__Records__:
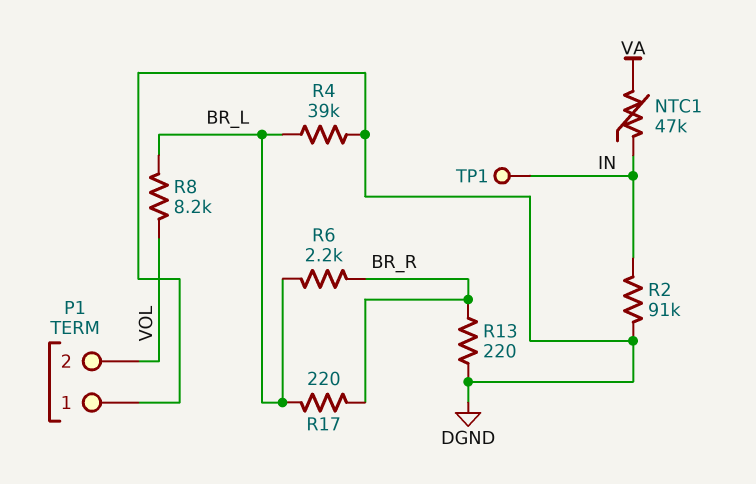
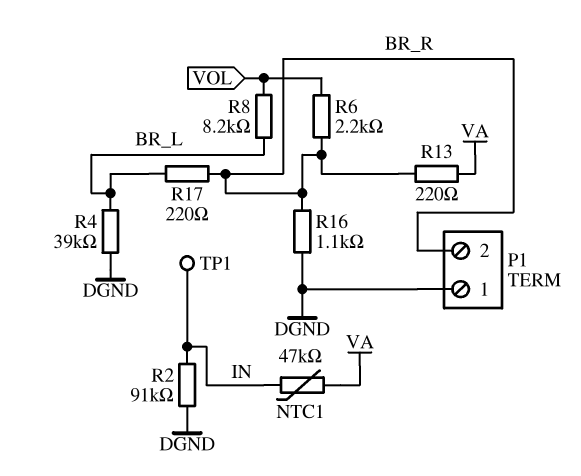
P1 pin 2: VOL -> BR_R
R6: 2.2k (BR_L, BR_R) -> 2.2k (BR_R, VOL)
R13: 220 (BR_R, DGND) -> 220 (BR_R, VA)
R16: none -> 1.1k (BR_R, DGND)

--

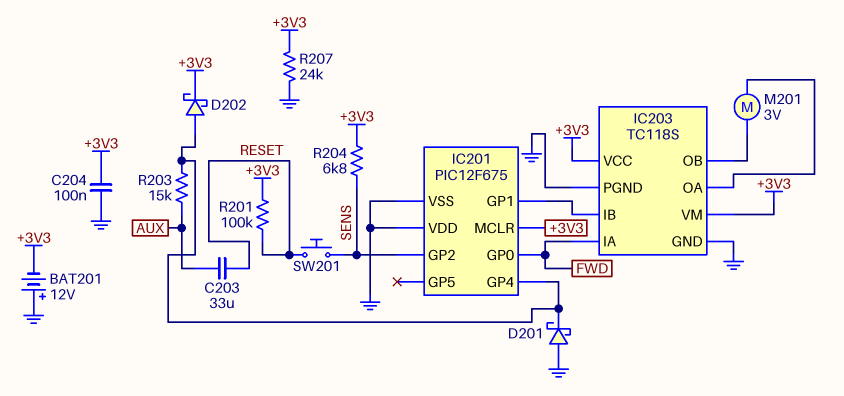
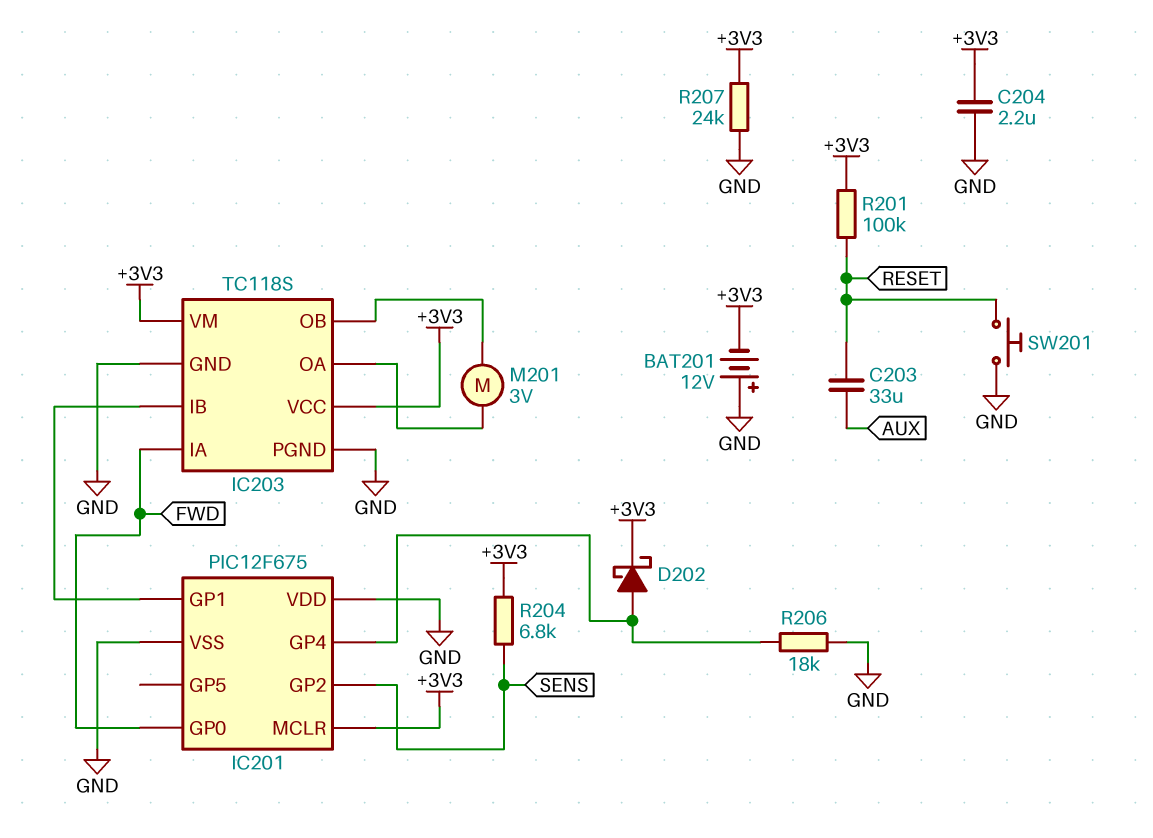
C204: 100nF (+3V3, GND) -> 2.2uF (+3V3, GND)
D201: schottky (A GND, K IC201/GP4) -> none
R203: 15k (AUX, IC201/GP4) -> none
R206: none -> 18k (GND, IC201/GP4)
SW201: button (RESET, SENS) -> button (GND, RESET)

__Description of the task__: Above are the entries. Output exactly the lines beginning with the line that has "P1 pin 2: VOL -> BR_R" and ending with the line that has "R16: none -> 1.1k (BR_R, DGND)".

__Written reply__:
P1 pin 2: VOL -> BR_R
R6: 2.2k (BR_L, BR_R) -> 2.2k (BR_R, VOL)
R13: 220 (BR_R, DGND) -> 220 (BR_R, VA)
R16: none -> 1.1k (BR_R, DGND)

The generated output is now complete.